======== Data ========
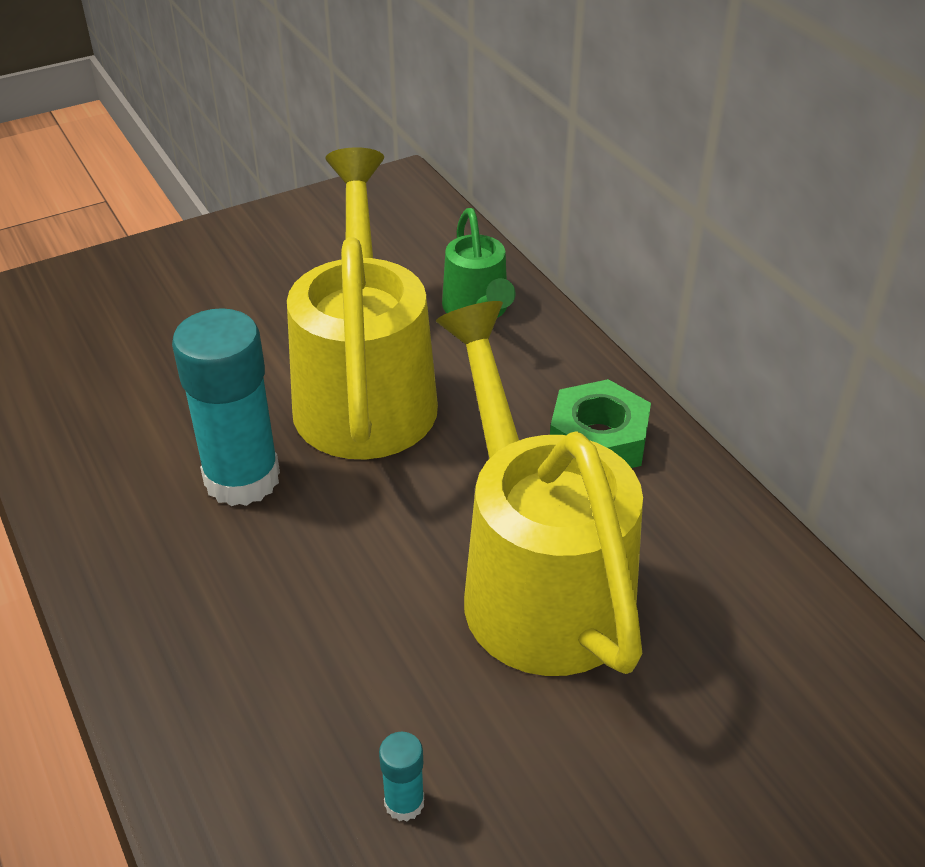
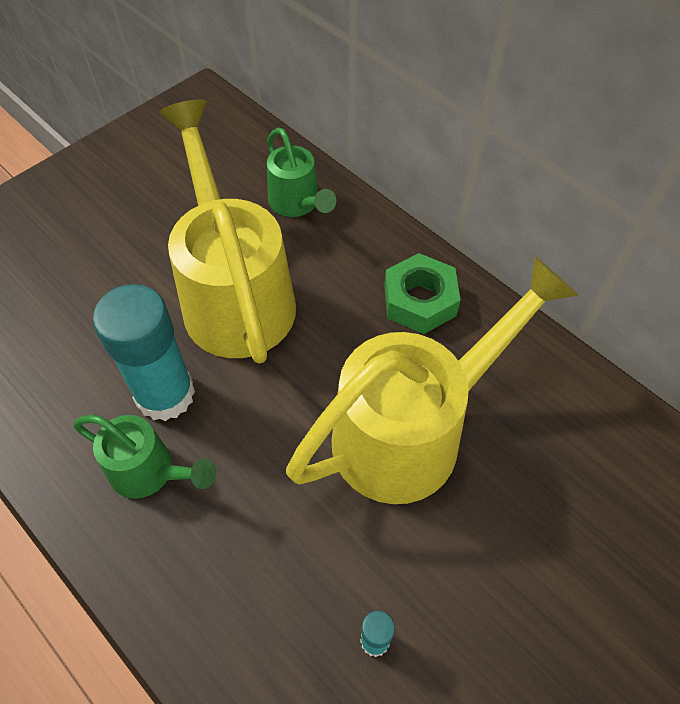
camera: 15 degrees left, 15 degrees up
(193, 555) = (149, 472): none -> green watering can
(537, 581) = (412, 431): yellow watering can -> yellow watering can turned 90 degrees clockwise

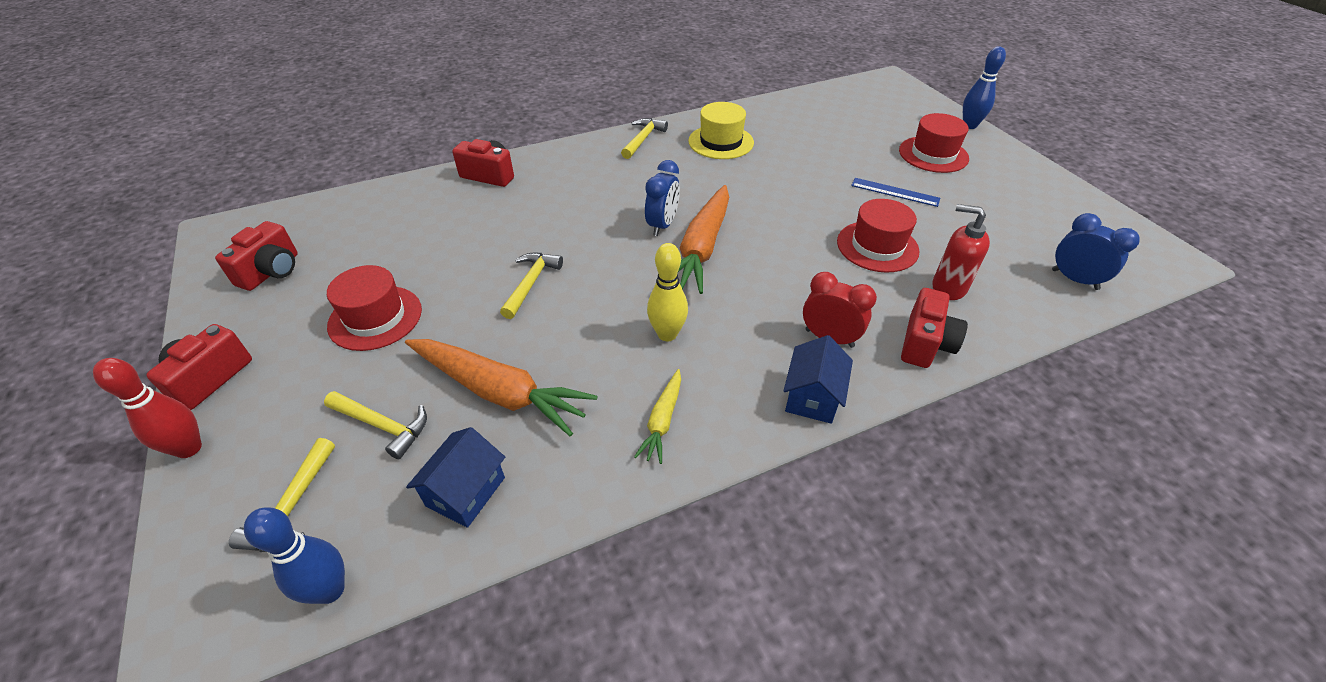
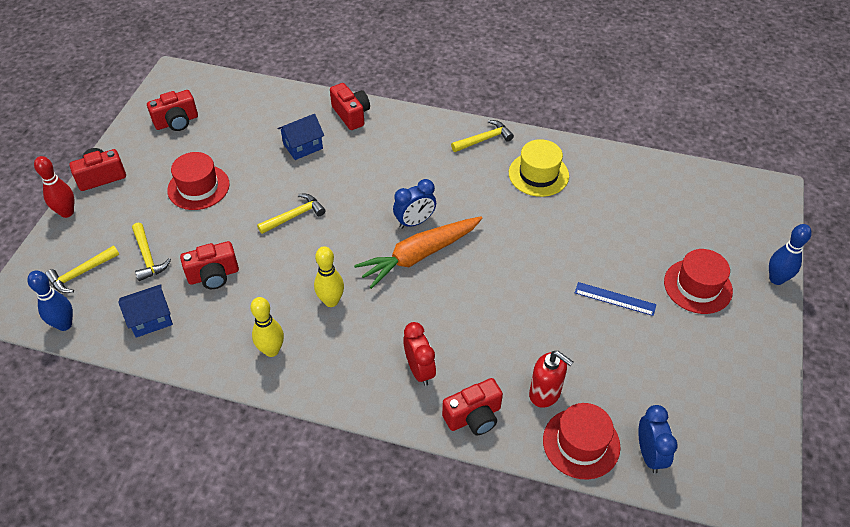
camera: 40 degrees right, 5 degrees up
(499, 392) = (213, 275): orange carrot -> red camera
(662, 421) = (271, 350): yellow carrot -> yellow bowling pin
(812, 397) = (363, 396): blue house -> blue house (303, 146)
(877, 246) = (538, 331): red hat -> red hat (581, 443)
(895, 192) = (615, 298): blue ruler -> blue ruler turned 45 degrees counterclockwise
(948, 287) = (545, 394): red soap dispenser -> red soap dispenser turned 150 degrees clockwise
========
#### What the task requires
Each line of the data should be quoted exactly, with pictures left out.

#### Solution below
camera: 15 degrees left, 15 degrees up
(193, 555) = (149, 472): none -> green watering can
(537, 581) = (412, 431): yellow watering can -> yellow watering can turned 90 degrees clockwise

camera: 40 degrees right, 5 degrees up
(499, 392) = (213, 275): orange carrot -> red camera
(662, 421) = (271, 350): yellow carrot -> yellow bowling pin
(812, 397) = (363, 396): blue house -> blue house (303, 146)
(877, 246) = (538, 331): red hat -> red hat (581, 443)
(895, 192) = (615, 298): blue ruler -> blue ruler turned 45 degrees counterclockwise
(948, 287) = (545, 394): red soap dispenser -> red soap dispenser turned 150 degrees clockwise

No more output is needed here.